■ **Task description**
How many lines in the listing below contain the word "blue"? Reply with the number alone.

■ **Given records**
···

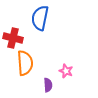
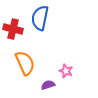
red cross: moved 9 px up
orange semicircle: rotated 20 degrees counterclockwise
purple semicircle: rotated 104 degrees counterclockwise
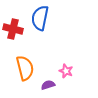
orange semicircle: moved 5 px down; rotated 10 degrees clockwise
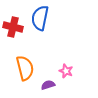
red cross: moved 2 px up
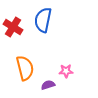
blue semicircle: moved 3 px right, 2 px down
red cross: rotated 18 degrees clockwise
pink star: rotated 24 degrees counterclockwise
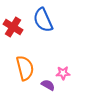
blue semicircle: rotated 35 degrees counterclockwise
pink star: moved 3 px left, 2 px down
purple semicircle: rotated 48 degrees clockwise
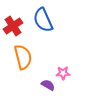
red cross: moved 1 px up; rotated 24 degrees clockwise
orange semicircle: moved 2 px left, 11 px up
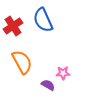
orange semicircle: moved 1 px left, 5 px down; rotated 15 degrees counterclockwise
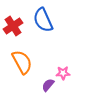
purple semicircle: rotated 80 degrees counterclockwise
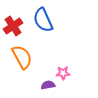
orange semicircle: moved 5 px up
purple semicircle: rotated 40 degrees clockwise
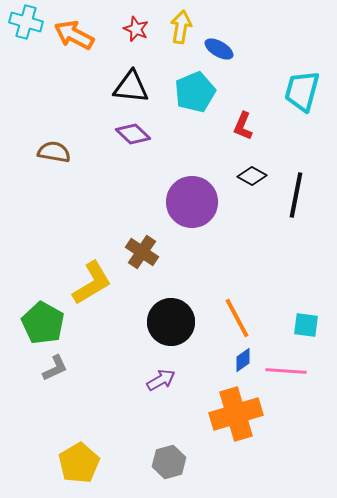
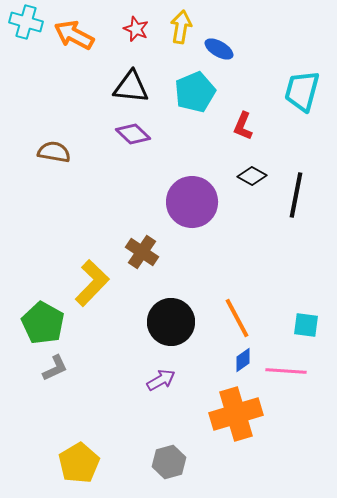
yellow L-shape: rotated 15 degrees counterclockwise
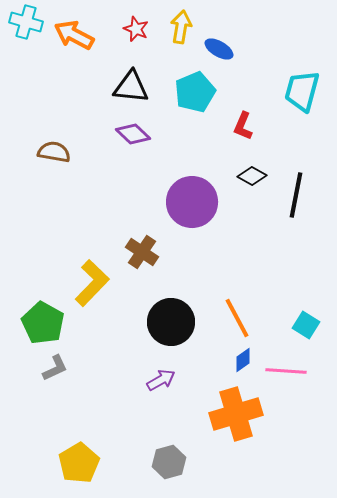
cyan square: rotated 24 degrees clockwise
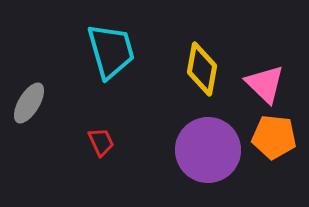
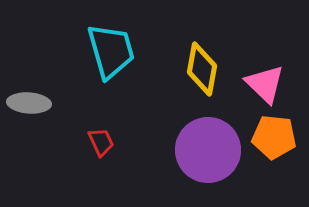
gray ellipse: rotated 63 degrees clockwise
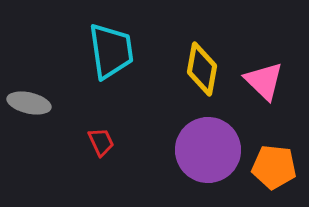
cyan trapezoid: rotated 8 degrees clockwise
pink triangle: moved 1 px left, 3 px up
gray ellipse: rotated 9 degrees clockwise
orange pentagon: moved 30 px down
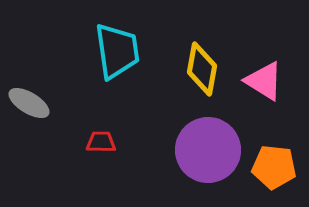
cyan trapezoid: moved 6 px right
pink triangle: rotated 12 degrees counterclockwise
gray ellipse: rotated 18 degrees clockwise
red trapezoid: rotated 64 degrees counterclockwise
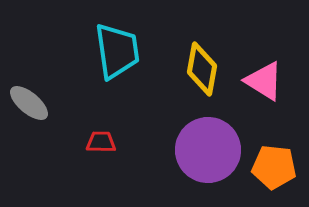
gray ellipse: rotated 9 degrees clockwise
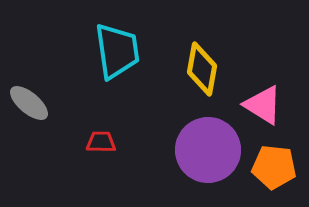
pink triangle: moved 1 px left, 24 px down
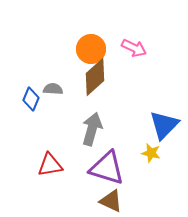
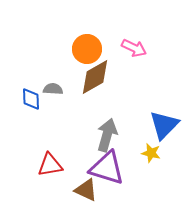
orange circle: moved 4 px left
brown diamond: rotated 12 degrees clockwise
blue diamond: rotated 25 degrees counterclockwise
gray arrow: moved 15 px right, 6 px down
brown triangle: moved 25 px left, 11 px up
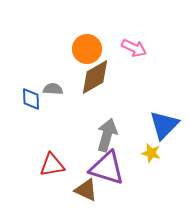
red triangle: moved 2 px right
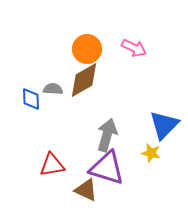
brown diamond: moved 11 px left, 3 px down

···

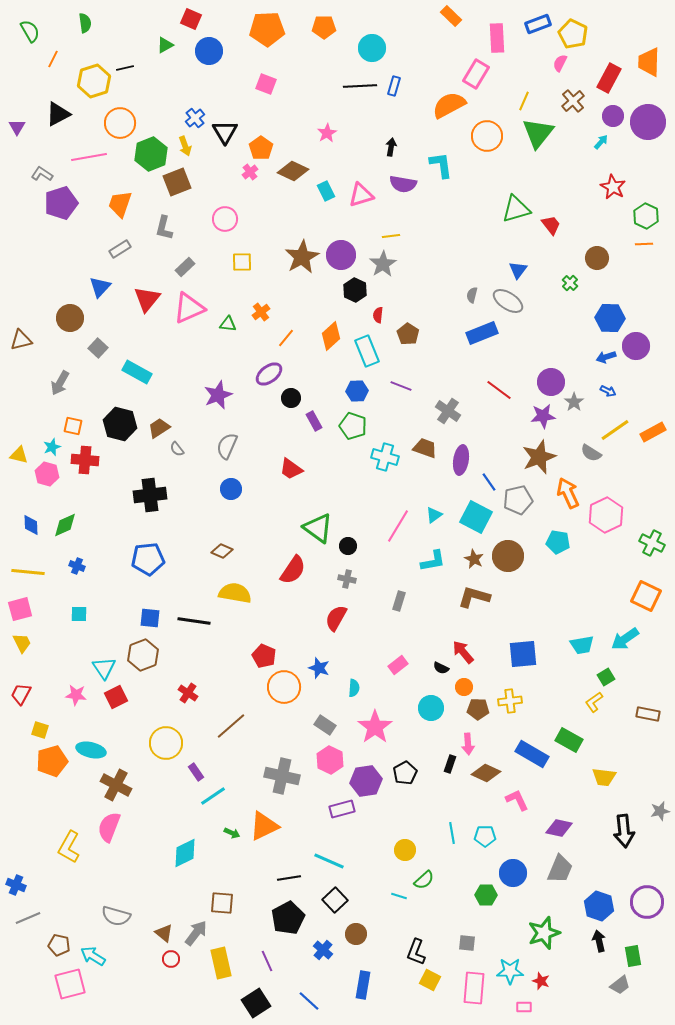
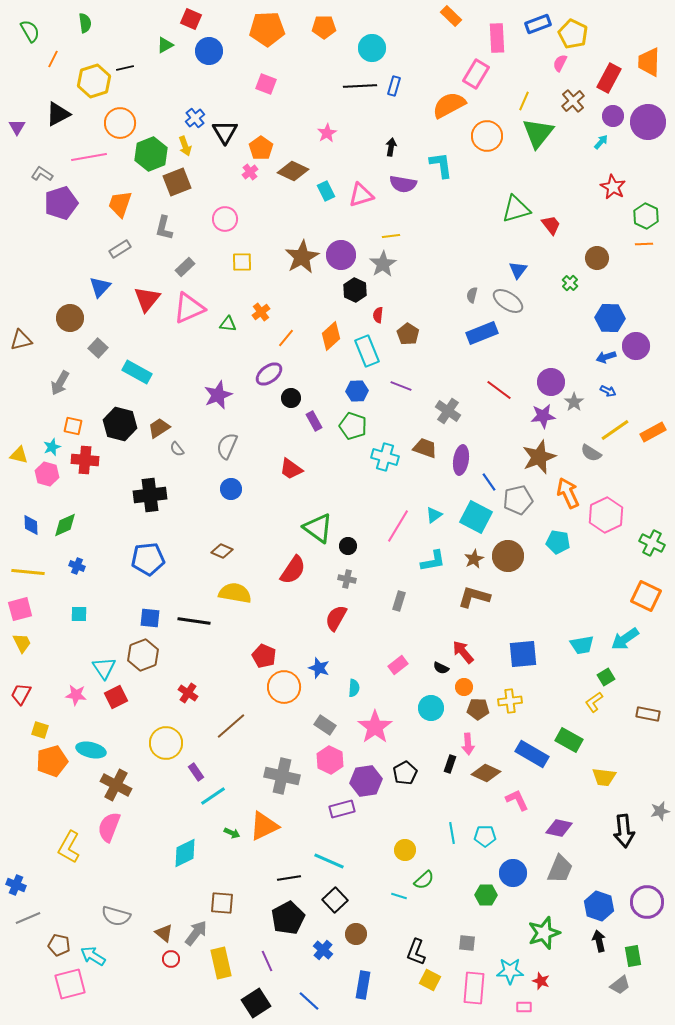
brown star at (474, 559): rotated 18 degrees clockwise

···

■ **Exercise response**
3